◆ TO DO:
Please set down the entries below once more, exactly.

◆ DATA RECORDS:
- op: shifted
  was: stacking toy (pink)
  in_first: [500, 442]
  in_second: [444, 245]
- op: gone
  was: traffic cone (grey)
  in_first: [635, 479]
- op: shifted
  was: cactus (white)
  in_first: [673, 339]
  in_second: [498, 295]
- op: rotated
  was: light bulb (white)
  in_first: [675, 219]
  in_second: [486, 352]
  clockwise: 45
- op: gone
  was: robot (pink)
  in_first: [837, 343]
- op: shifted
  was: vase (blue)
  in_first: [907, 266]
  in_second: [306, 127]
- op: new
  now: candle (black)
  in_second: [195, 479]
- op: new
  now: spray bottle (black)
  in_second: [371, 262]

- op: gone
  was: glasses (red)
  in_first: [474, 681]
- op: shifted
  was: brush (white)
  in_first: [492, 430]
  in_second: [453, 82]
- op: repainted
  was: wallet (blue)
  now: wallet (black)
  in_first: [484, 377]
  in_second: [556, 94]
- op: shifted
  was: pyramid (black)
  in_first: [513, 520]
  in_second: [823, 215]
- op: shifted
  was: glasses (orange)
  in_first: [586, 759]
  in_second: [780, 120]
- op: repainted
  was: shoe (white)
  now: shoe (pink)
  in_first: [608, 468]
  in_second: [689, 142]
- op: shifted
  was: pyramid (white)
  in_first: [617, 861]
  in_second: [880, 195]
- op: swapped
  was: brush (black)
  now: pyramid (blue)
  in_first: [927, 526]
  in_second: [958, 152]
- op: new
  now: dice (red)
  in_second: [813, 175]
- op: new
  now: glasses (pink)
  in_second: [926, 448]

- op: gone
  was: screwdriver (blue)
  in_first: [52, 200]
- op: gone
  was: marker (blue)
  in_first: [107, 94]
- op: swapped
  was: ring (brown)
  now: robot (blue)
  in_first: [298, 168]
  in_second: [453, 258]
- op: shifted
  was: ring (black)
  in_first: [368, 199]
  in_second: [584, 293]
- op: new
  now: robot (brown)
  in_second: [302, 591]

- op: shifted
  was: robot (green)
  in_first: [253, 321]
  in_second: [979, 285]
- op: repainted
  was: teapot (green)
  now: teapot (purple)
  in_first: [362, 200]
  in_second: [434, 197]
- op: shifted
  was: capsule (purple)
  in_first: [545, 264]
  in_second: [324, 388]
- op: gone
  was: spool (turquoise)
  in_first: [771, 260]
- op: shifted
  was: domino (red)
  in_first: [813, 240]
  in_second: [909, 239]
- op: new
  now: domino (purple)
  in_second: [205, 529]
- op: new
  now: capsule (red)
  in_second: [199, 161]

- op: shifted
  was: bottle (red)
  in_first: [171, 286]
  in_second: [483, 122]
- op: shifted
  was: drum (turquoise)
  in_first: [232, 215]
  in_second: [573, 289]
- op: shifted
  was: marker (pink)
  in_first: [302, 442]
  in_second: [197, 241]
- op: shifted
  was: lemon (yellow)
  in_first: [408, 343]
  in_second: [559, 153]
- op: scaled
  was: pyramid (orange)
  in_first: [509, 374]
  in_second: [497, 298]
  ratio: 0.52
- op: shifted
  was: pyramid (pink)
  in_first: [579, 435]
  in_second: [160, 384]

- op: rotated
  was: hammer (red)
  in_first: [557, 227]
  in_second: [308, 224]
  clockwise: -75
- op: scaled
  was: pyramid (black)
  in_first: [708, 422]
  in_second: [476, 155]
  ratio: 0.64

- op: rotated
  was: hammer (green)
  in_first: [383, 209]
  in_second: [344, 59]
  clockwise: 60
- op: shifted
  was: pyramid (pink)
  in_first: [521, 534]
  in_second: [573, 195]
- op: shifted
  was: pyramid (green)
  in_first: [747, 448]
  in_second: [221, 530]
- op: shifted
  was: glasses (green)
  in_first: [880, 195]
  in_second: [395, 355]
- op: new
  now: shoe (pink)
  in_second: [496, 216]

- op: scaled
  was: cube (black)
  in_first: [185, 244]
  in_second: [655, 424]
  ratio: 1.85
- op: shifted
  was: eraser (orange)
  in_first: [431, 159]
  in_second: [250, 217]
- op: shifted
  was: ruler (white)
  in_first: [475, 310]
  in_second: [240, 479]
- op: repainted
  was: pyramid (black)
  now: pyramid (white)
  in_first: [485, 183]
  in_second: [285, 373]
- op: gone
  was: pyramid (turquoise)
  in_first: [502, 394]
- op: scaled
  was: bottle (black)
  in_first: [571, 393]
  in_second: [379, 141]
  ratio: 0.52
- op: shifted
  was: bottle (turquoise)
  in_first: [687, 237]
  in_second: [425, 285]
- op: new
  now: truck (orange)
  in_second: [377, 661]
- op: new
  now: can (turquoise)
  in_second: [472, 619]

◆ PROBLEM SOLUTION:
- op: shifted
  was: stacking toy (pink)
  in_first: [500, 442]
  in_second: [444, 245]
- op: gone
  was: traffic cone (grey)
  in_first: [635, 479]
- op: shifted
  was: cactus (white)
  in_first: [673, 339]
  in_second: [498, 295]
- op: rotated
  was: light bulb (white)
  in_first: [675, 219]
  in_second: [486, 352]
  clockwise: 45
- op: gone
  was: robot (pink)
  in_first: [837, 343]
- op: shifted
  was: vase (blue)
  in_first: [907, 266]
  in_second: [306, 127]
- op: new
  now: candle (black)
  in_second: [195, 479]
- op: new
  now: spray bottle (black)
  in_second: [371, 262]

- op: gone
  was: glasses (red)
  in_first: [474, 681]
- op: shifted
  was: brush (white)
  in_first: [492, 430]
  in_second: [453, 82]
- op: repainted
  was: wallet (blue)
  now: wallet (black)
  in_first: [484, 377]
  in_second: [556, 94]
- op: shifted
  was: pyramid (black)
  in_first: [513, 520]
  in_second: [823, 215]
- op: shifted
  was: glasses (orange)
  in_first: [586, 759]
  in_second: [780, 120]
- op: repainted
  was: shoe (white)
  now: shoe (pink)
  in_first: [608, 468]
  in_second: [689, 142]
- op: shifted
  was: pyramid (white)
  in_first: [617, 861]
  in_second: [880, 195]
- op: swapped
  was: brush (black)
  now: pyramid (blue)
  in_first: [927, 526]
  in_second: [958, 152]
- op: new
  now: dice (red)
  in_second: [813, 175]
- op: new
  now: glasses (pink)
  in_second: [926, 448]

- op: gone
  was: screwdriver (blue)
  in_first: [52, 200]
- op: gone
  was: marker (blue)
  in_first: [107, 94]
- op: swapped
  was: ring (brown)
  now: robot (blue)
  in_first: [298, 168]
  in_second: [453, 258]
- op: shifted
  was: ring (black)
  in_first: [368, 199]
  in_second: [584, 293]
- op: new
  now: robot (brown)
  in_second: [302, 591]

- op: shifted
  was: robot (green)
  in_first: [253, 321]
  in_second: [979, 285]
- op: repainted
  was: teapot (green)
  now: teapot (purple)
  in_first: [362, 200]
  in_second: [434, 197]
- op: shifted
  was: capsule (purple)
  in_first: [545, 264]
  in_second: [324, 388]
- op: gone
  was: spool (turquoise)
  in_first: [771, 260]
- op: shifted
  was: domino (red)
  in_first: [813, 240]
  in_second: [909, 239]
- op: new
  now: domino (purple)
  in_second: [205, 529]
- op: new
  now: capsule (red)
  in_second: [199, 161]

- op: shifted
  was: bottle (red)
  in_first: [171, 286]
  in_second: [483, 122]
- op: shifted
  was: drum (turquoise)
  in_first: [232, 215]
  in_second: [573, 289]
- op: shifted
  was: marker (pink)
  in_first: [302, 442]
  in_second: [197, 241]
- op: shifted
  was: lemon (yellow)
  in_first: [408, 343]
  in_second: [559, 153]
- op: scaled
  was: pyramid (orange)
  in_first: [509, 374]
  in_second: [497, 298]
  ratio: 0.52
- op: shifted
  was: pyramid (pink)
  in_first: [579, 435]
  in_second: [160, 384]

- op: rotated
  was: hammer (red)
  in_first: [557, 227]
  in_second: [308, 224]
  clockwise: -75
- op: scaled
  was: pyramid (black)
  in_first: [708, 422]
  in_second: [476, 155]
  ratio: 0.64

- op: rotated
  was: hammer (green)
  in_first: [383, 209]
  in_second: [344, 59]
  clockwise: 60
- op: shifted
  was: pyramid (pink)
  in_first: [521, 534]
  in_second: [573, 195]
- op: shifted
  was: pyramid (green)
  in_first: [747, 448]
  in_second: [221, 530]
- op: shifted
  was: glasses (green)
  in_first: [880, 195]
  in_second: [395, 355]
- op: new
  now: shoe (pink)
  in_second: [496, 216]

- op: scaled
  was: cube (black)
  in_first: [185, 244]
  in_second: [655, 424]
  ratio: 1.85
- op: shifted
  was: eraser (orange)
  in_first: [431, 159]
  in_second: [250, 217]
- op: shifted
  was: ruler (white)
  in_first: [475, 310]
  in_second: [240, 479]
- op: repainted
  was: pyramid (black)
  now: pyramid (white)
  in_first: [485, 183]
  in_second: [285, 373]
- op: gone
  was: pyramid (turquoise)
  in_first: [502, 394]
- op: scaled
  was: bottle (black)
  in_first: [571, 393]
  in_second: [379, 141]
  ratio: 0.52
- op: shifted
  was: bottle (turquoise)
  in_first: [687, 237]
  in_second: [425, 285]
- op: new
  now: truck (orange)
  in_second: [377, 661]
- op: new
  now: can (turquoise)
  in_second: [472, 619]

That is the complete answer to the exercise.